> [Records provided]

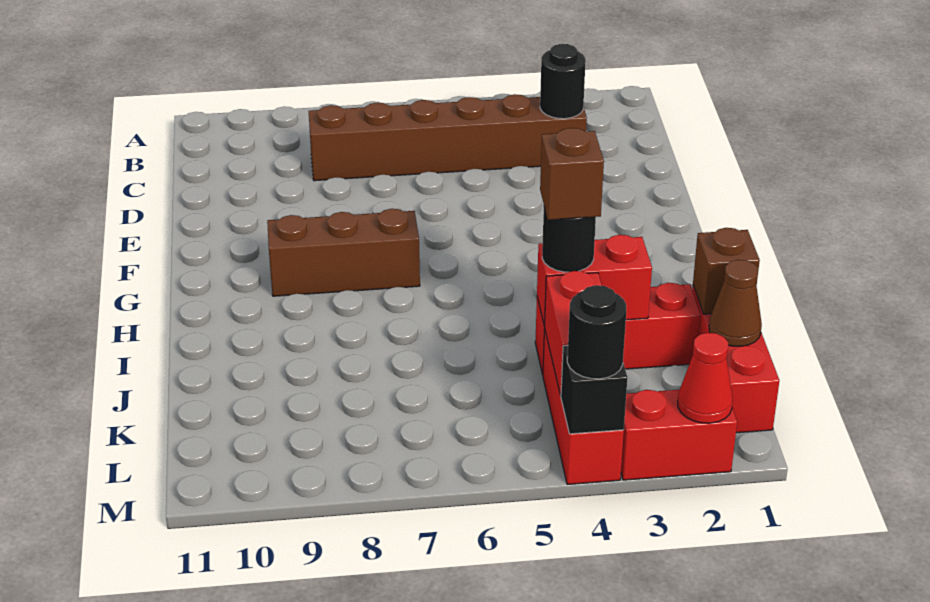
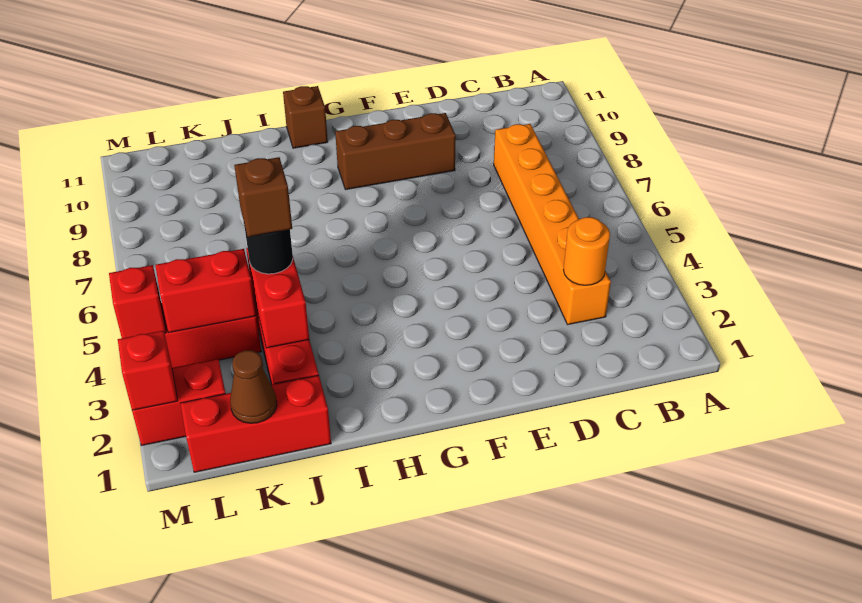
brown brick C3:C8 level 1 -> orange brick C3:C8 level 1
black round brick C3 level 2 -> orange round brick C3 level 2
brown brick G7:G9 level 1 -> brown brick E9:G9 level 1
brown brick J1 level 2 -> brown brick H11 level 1
red brick M2:M3 level 1 -> red brick L2:M2 level 1
red cone M2 level 2 -> red brick M2 level 2
black brick M4 level 2 -> red brick M4 level 2
black round brick M4 level 3 -> none

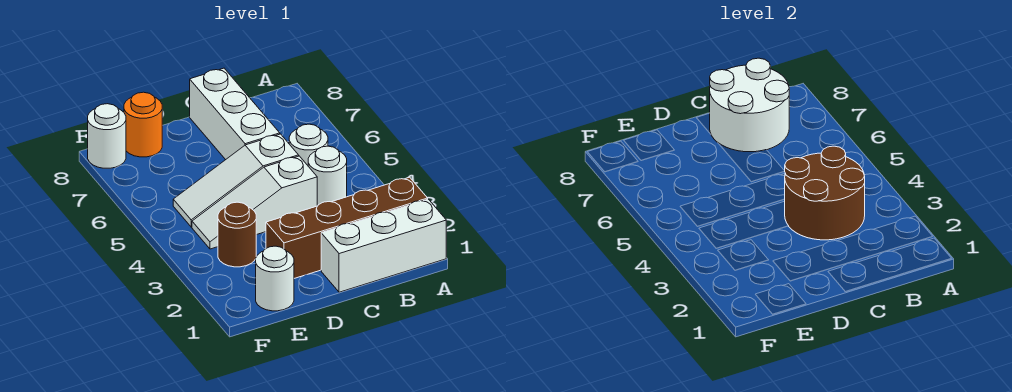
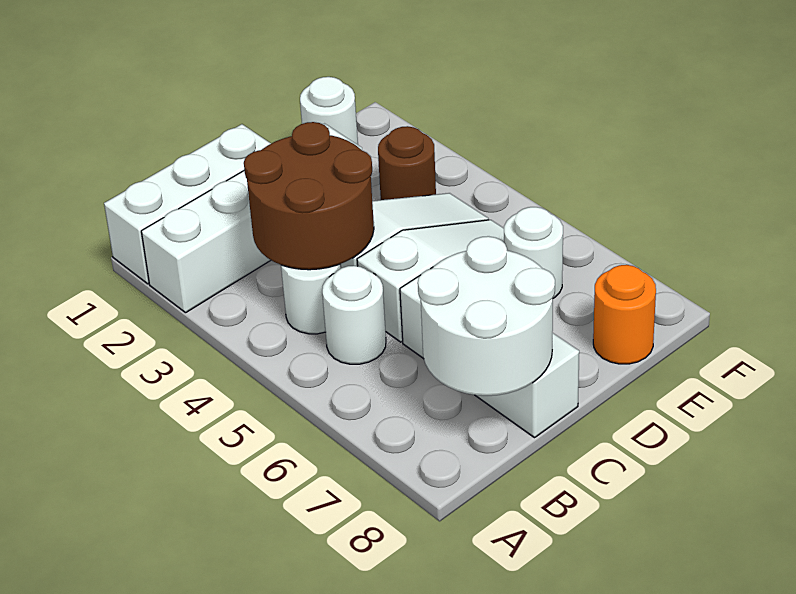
brown brick A2:D2 level 1 -> white brick A2:D2 level 1
white round brick F8 level 1 -> white round brick E6 level 1

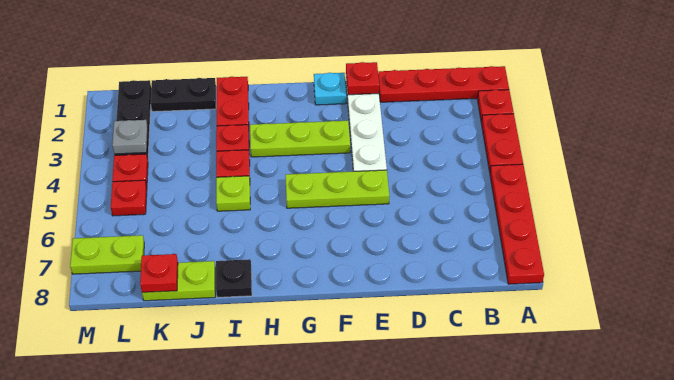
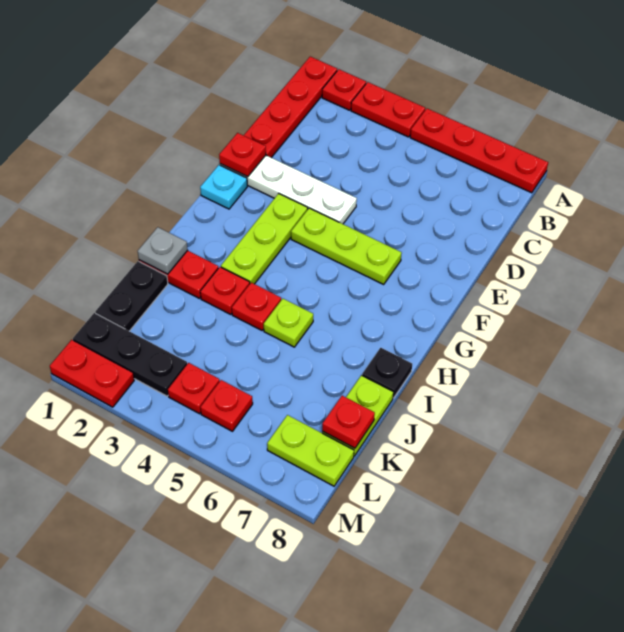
lime plate E5:G5 level 1 -> lime plate F4:F6 level 1
grey plate L3 level 2 -> grey plate I1 level 2
lime plate L7:M7 level 1 -> lime plate L7:L8 level 1
none -> red plate M1:M2 level 1

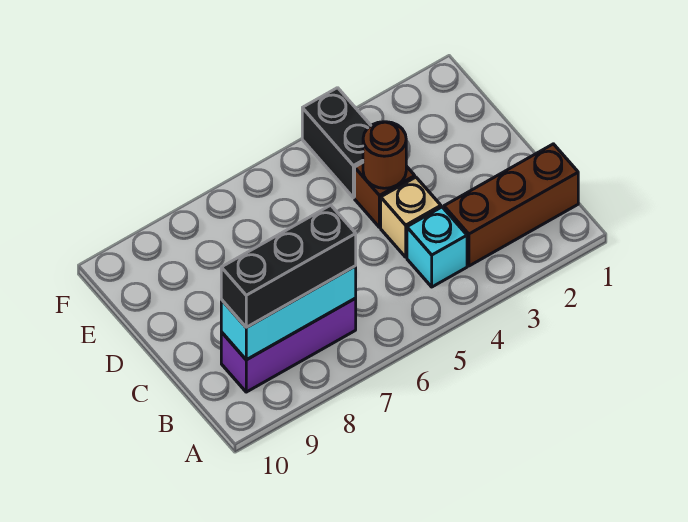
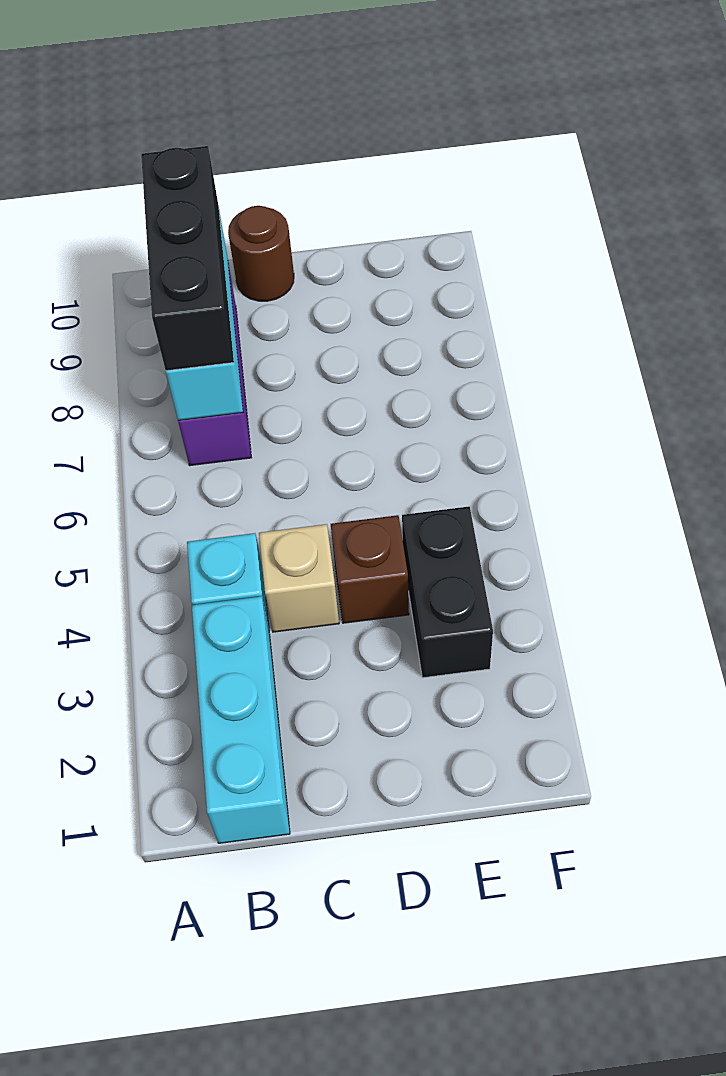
brown brick B1:B3 level 1 -> cyan brick B1:B3 level 1
brown round brick D4 level 2 -> brown round brick C10 level 1
black brick E4:F4 level 1 -> black brick E3:E4 level 1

> [Work instructions]
An exact transcription is needed of the lines from the one with "red cone M2 level 2 -> red brick M2 level 2" to the one with "none -> red plate M1:M2 level 1" above, both ends included, with pictures left out.

> [Reply]
red cone M2 level 2 -> red brick M2 level 2
black brick M4 level 2 -> red brick M4 level 2
black round brick M4 level 3 -> none

brown brick A2:D2 level 1 -> white brick A2:D2 level 1
white round brick F8 level 1 -> white round brick E6 level 1

lime plate E5:G5 level 1 -> lime plate F4:F6 level 1
grey plate L3 level 2 -> grey plate I1 level 2
lime plate L7:M7 level 1 -> lime plate L7:L8 level 1
none -> red plate M1:M2 level 1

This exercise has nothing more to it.